▸ Input records:
....

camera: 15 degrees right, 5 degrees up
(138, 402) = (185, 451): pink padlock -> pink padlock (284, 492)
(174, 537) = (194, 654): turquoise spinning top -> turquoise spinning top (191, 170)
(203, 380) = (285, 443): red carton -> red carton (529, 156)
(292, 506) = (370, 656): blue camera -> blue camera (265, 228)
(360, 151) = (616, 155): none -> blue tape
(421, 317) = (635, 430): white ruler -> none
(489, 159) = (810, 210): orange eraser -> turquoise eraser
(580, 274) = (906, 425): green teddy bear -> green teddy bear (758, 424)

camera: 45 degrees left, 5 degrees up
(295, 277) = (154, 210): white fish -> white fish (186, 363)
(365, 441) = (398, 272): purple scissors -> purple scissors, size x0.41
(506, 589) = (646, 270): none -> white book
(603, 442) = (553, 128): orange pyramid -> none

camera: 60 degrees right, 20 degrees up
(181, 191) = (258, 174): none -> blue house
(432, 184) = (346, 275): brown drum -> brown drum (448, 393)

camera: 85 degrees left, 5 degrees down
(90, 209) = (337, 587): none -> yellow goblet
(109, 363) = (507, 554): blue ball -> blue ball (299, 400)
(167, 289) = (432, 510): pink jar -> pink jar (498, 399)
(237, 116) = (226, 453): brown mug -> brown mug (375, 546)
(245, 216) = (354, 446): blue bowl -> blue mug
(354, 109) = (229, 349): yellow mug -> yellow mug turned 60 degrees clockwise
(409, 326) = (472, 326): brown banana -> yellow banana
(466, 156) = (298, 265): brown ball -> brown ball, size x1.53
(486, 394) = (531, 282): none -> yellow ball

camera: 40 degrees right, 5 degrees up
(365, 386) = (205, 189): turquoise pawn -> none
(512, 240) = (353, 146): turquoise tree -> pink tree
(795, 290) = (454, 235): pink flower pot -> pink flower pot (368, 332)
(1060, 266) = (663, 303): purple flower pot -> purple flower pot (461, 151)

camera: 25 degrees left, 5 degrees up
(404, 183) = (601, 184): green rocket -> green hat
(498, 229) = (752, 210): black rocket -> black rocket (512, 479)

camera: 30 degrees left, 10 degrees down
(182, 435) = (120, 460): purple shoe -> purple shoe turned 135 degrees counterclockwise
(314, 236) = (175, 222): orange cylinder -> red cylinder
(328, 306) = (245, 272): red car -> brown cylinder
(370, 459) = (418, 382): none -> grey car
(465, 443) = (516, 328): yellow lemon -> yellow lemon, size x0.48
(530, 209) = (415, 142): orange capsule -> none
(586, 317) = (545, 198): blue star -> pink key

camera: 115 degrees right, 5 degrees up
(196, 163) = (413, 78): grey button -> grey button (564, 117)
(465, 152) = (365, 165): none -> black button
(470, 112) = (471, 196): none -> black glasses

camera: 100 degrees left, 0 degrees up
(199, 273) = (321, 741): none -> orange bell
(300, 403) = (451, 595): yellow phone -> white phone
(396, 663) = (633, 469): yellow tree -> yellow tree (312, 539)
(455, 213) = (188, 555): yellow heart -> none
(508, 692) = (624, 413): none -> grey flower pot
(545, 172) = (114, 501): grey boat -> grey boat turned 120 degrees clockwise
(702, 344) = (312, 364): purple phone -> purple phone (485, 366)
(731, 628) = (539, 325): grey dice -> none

....

▸ Task instructions: Begin with the first line of the listing and copy exactly through the line that contains "(292, 506) = (370, 656): blue", please, keeping both ends and leaving out everything after.

▸ Problem solution:
camera: 15 degrees right, 5 degrees up
(138, 402) = (185, 451): pink padlock -> pink padlock (284, 492)
(174, 537) = (194, 654): turquoise spinning top -> turquoise spinning top (191, 170)
(203, 380) = (285, 443): red carton -> red carton (529, 156)
(292, 506) = (370, 656): blue camera -> blue camera (265, 228)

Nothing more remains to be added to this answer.